**Task**
How many lines in the data below contain the word "orange"? State only the number.

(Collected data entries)
· · ·

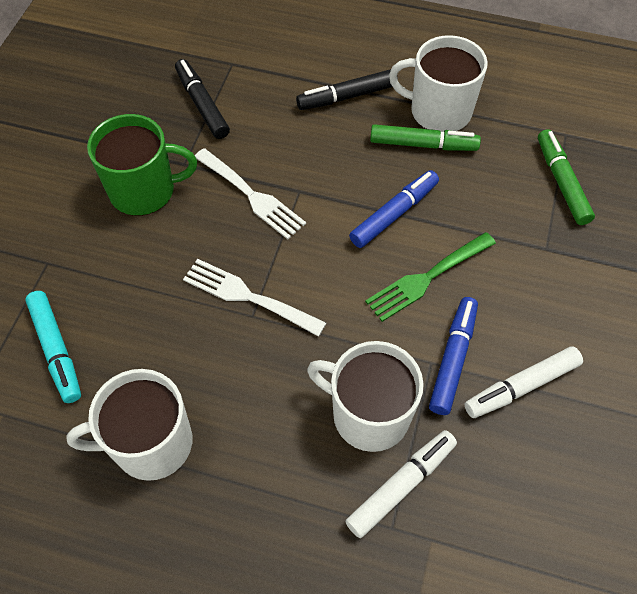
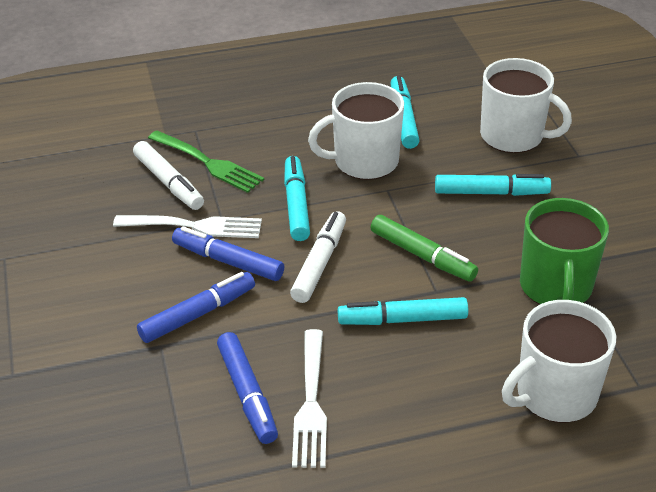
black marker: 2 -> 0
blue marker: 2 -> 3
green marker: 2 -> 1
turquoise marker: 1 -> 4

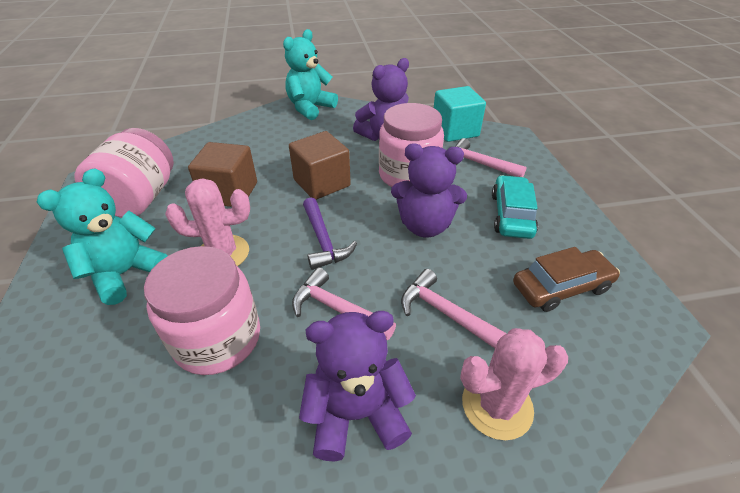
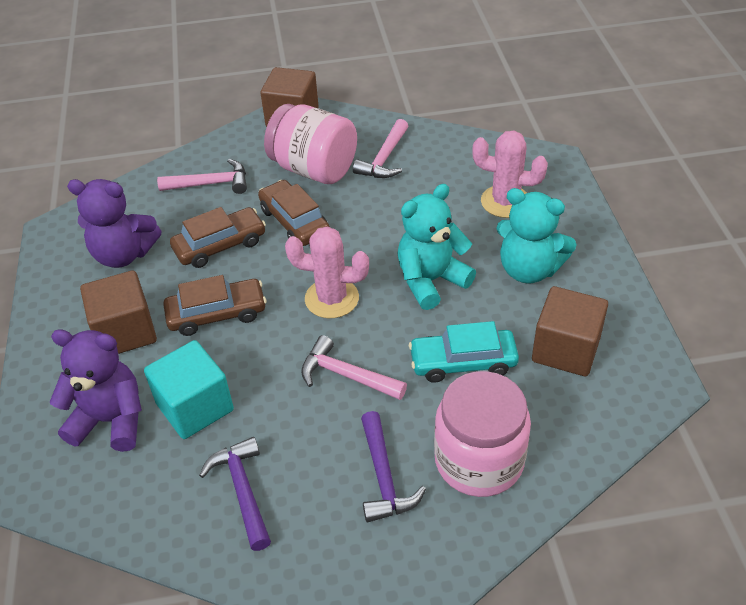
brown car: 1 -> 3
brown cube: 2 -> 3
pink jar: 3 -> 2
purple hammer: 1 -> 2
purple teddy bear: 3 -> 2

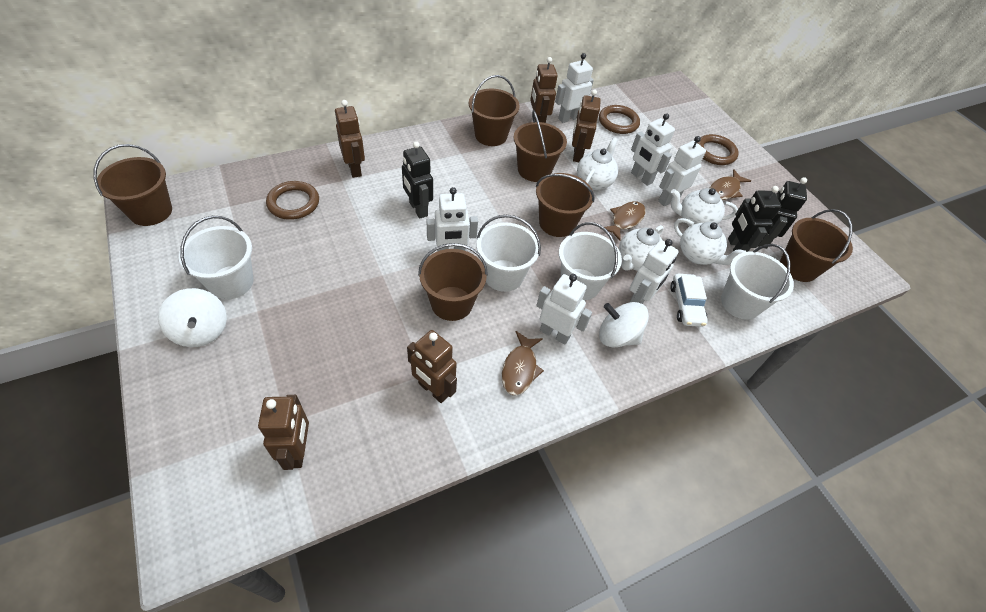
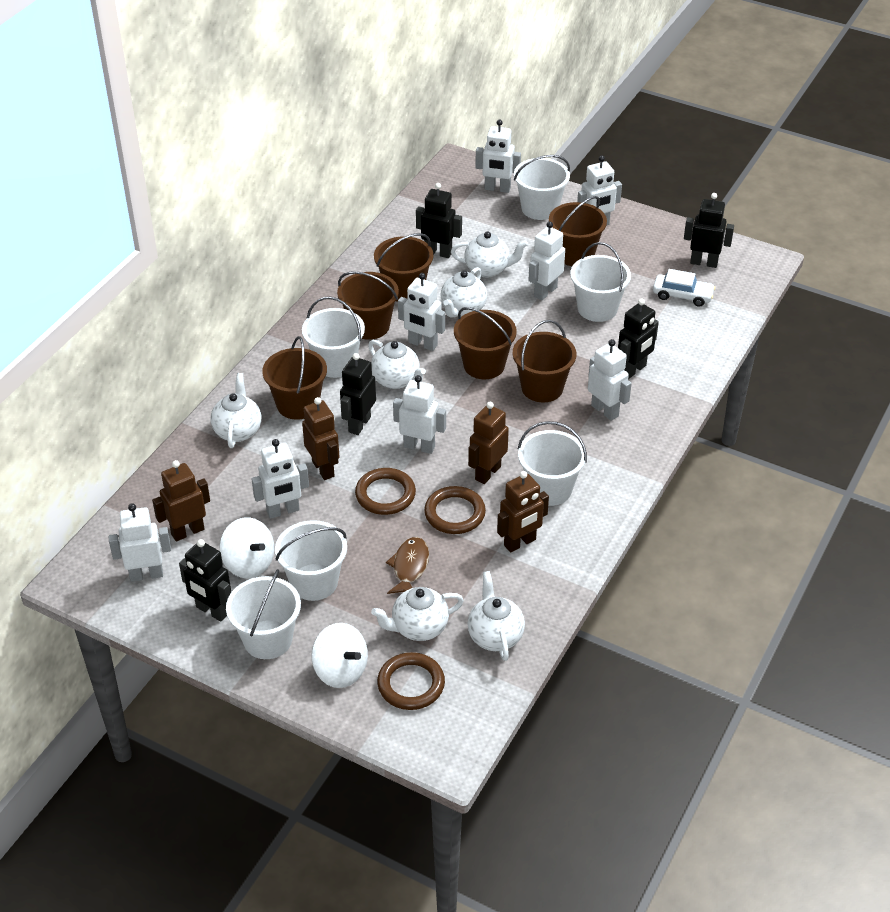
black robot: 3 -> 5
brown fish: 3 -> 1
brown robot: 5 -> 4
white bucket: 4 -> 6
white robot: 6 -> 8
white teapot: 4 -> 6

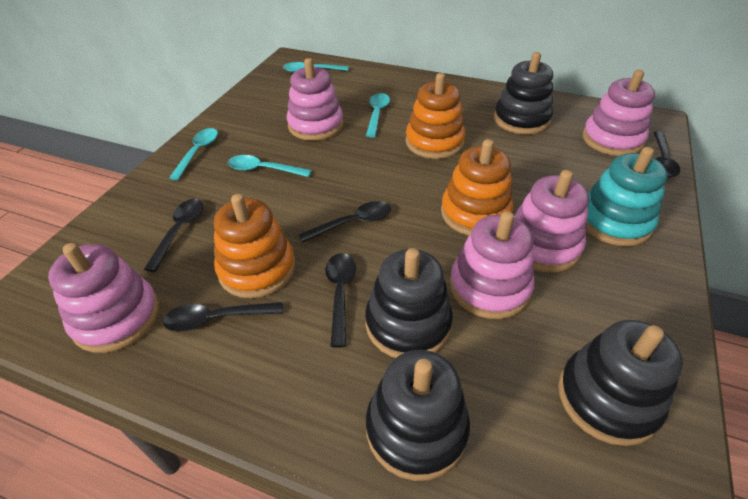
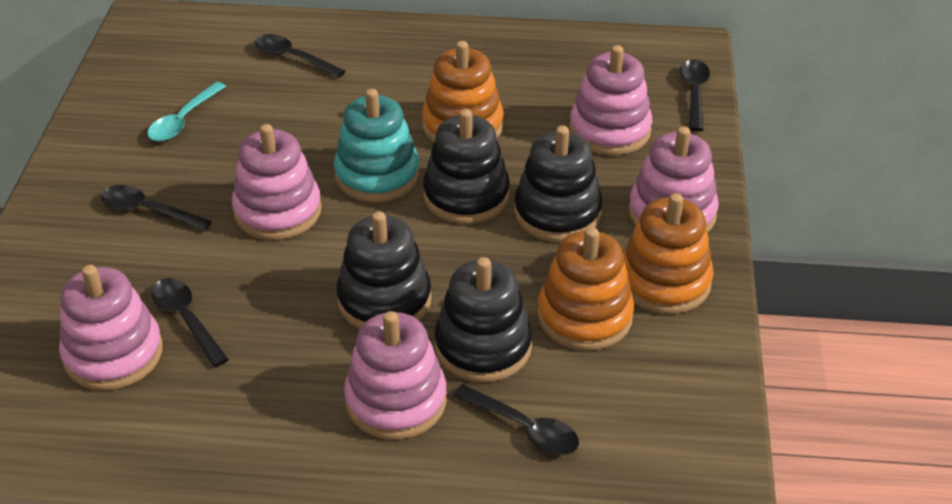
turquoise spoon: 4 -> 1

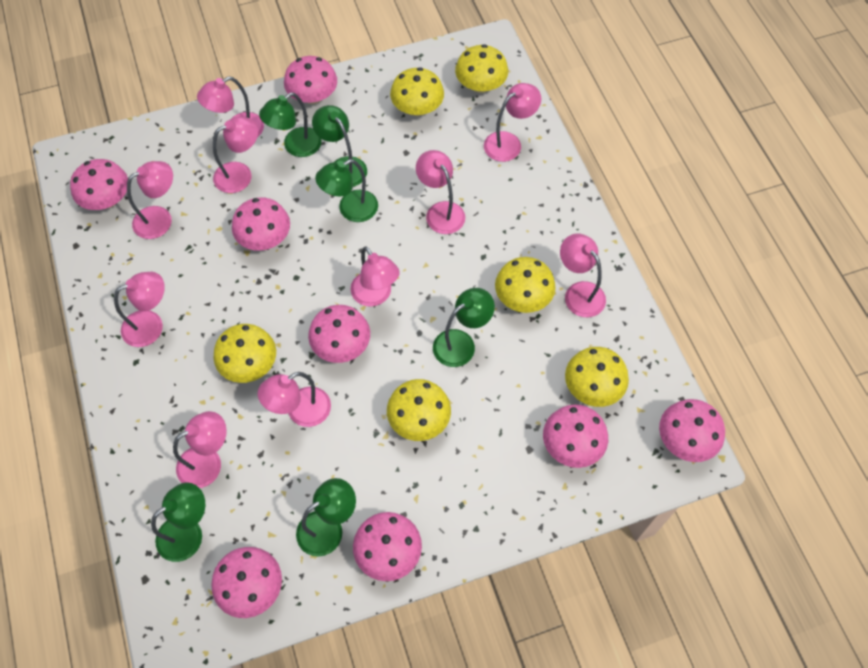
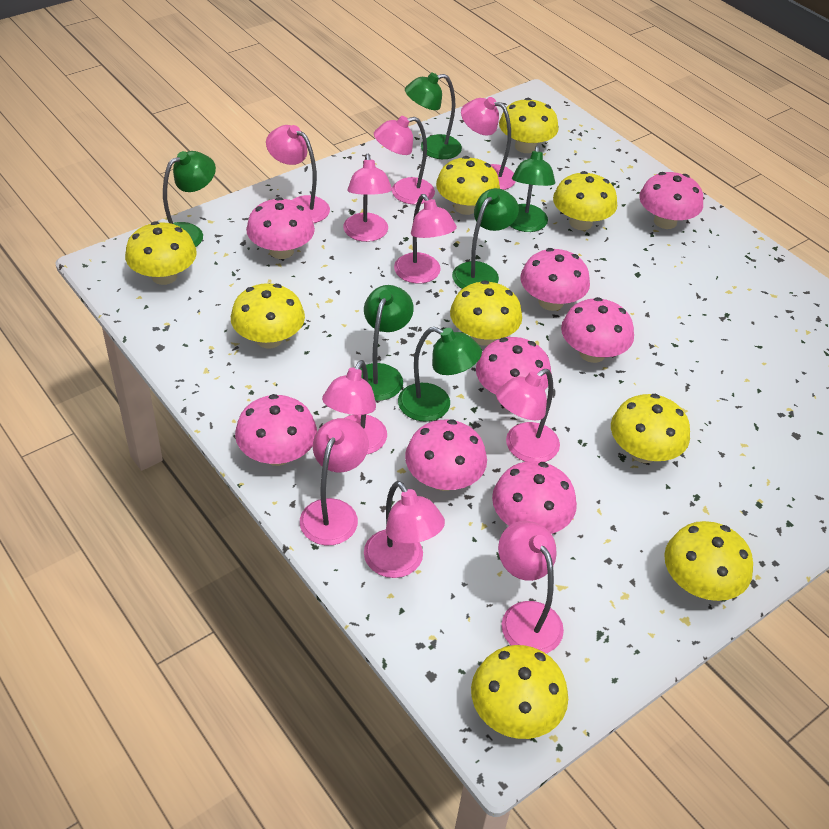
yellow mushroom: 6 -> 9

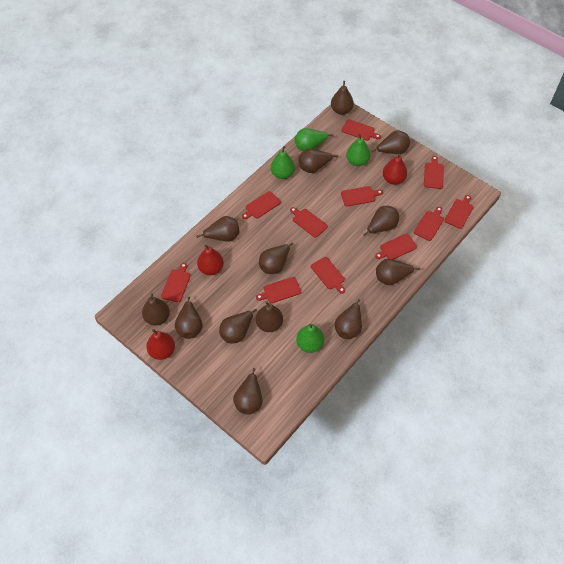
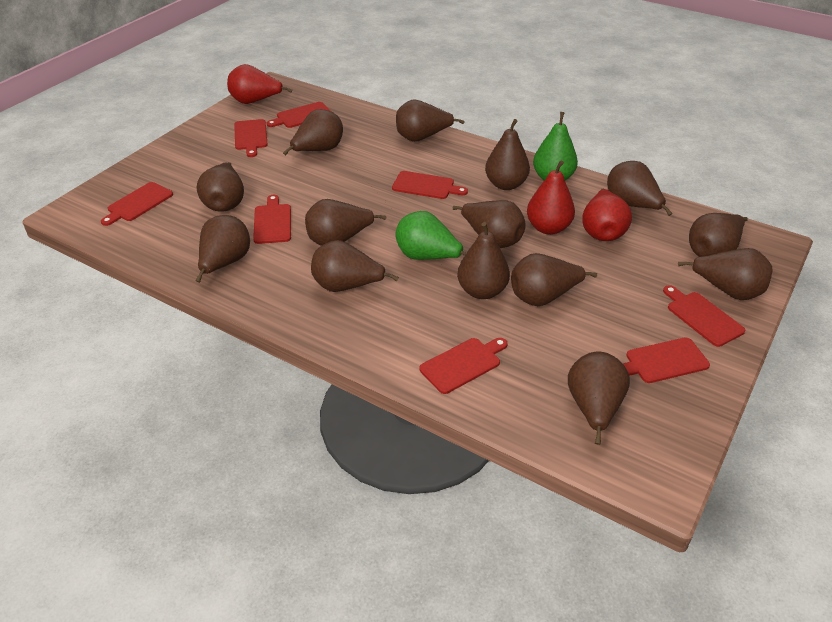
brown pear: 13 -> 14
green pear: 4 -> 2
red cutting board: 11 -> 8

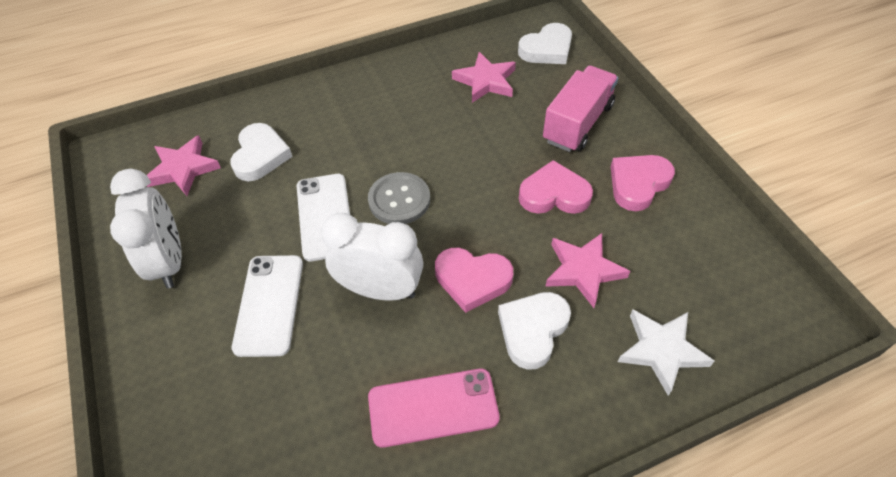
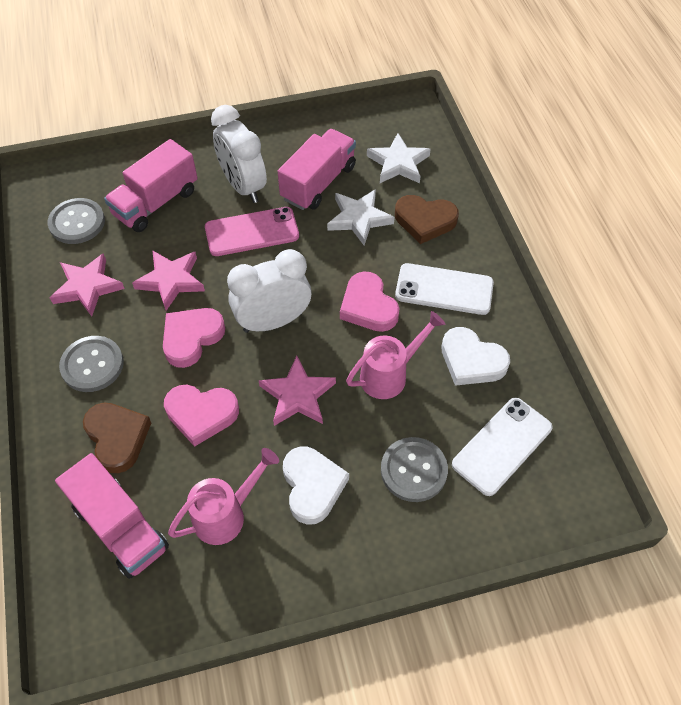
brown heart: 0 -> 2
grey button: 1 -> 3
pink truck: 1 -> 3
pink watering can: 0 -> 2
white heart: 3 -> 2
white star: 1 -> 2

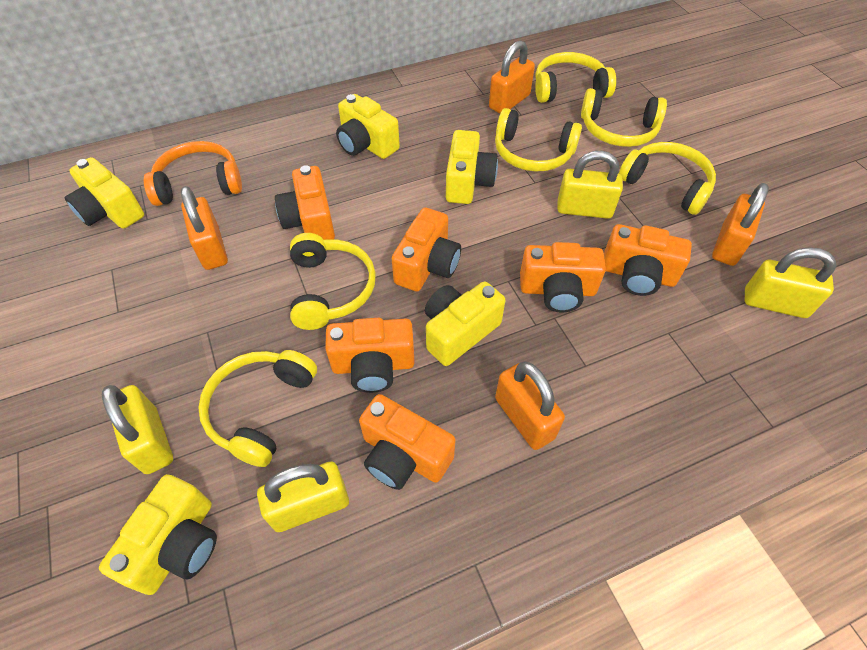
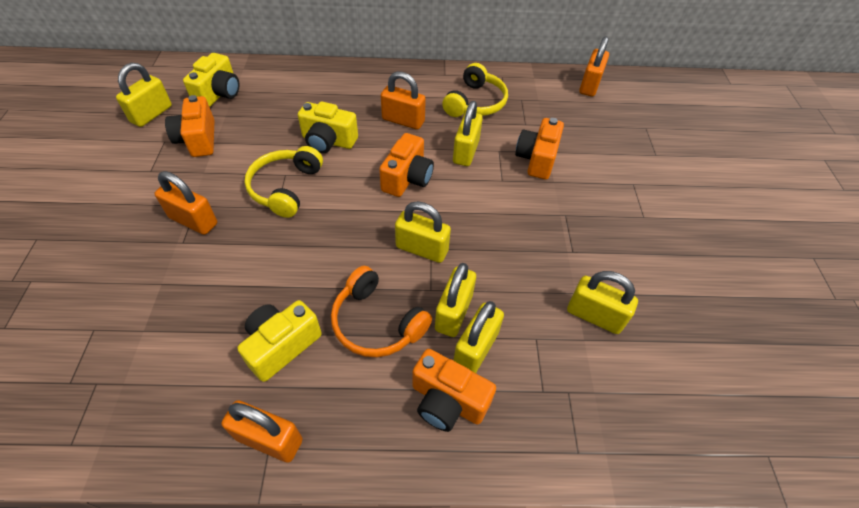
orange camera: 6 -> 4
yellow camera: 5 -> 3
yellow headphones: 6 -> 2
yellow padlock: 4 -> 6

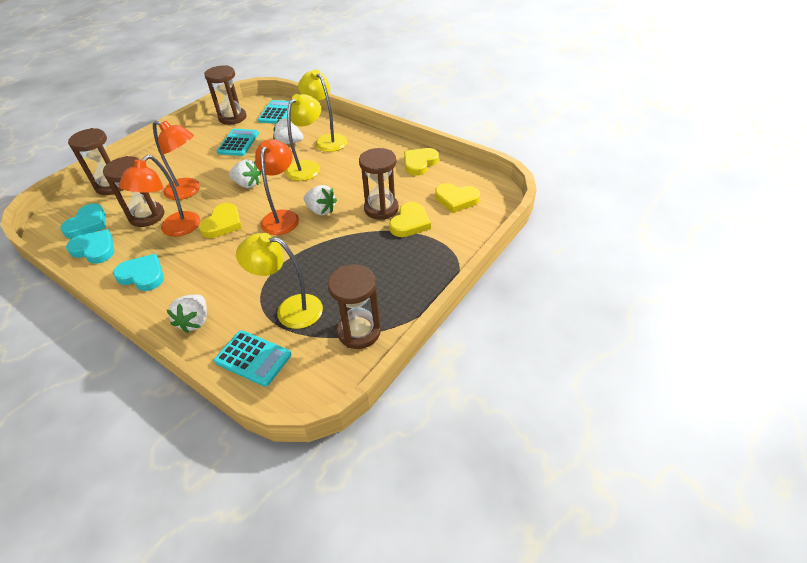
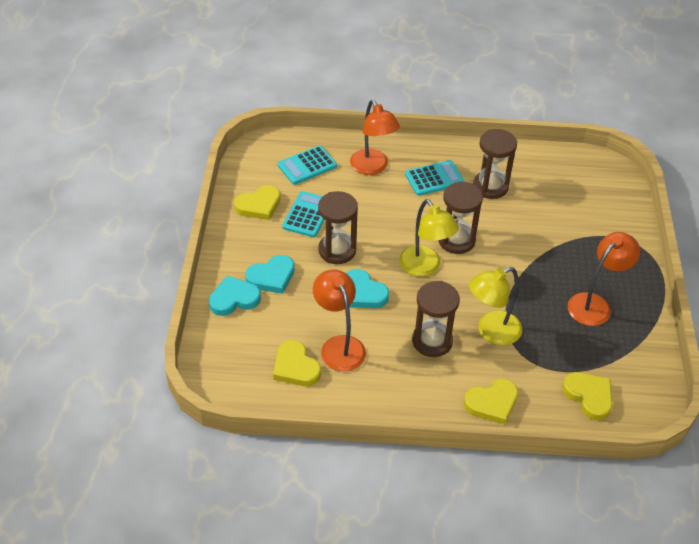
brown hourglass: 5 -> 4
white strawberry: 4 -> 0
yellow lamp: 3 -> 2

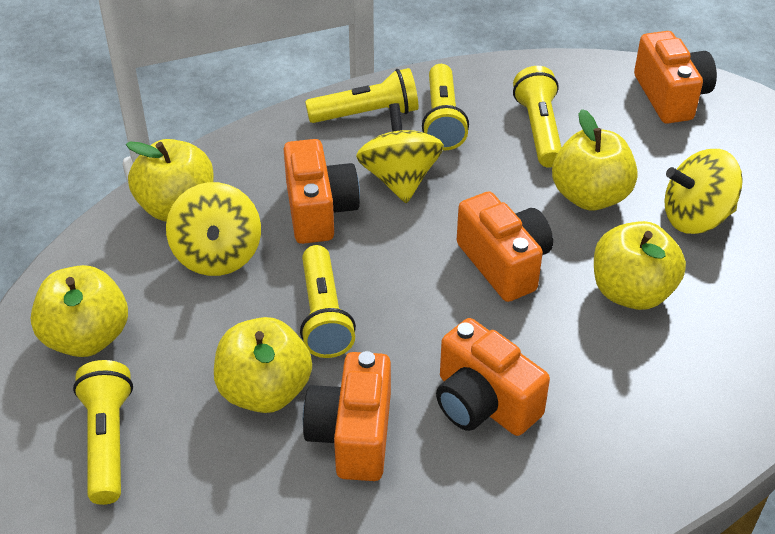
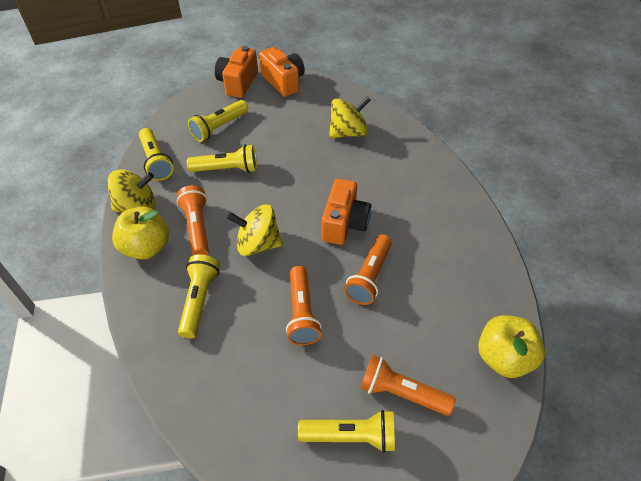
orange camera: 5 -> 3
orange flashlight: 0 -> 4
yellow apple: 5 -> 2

· · ·

**Reply to the exercise**
3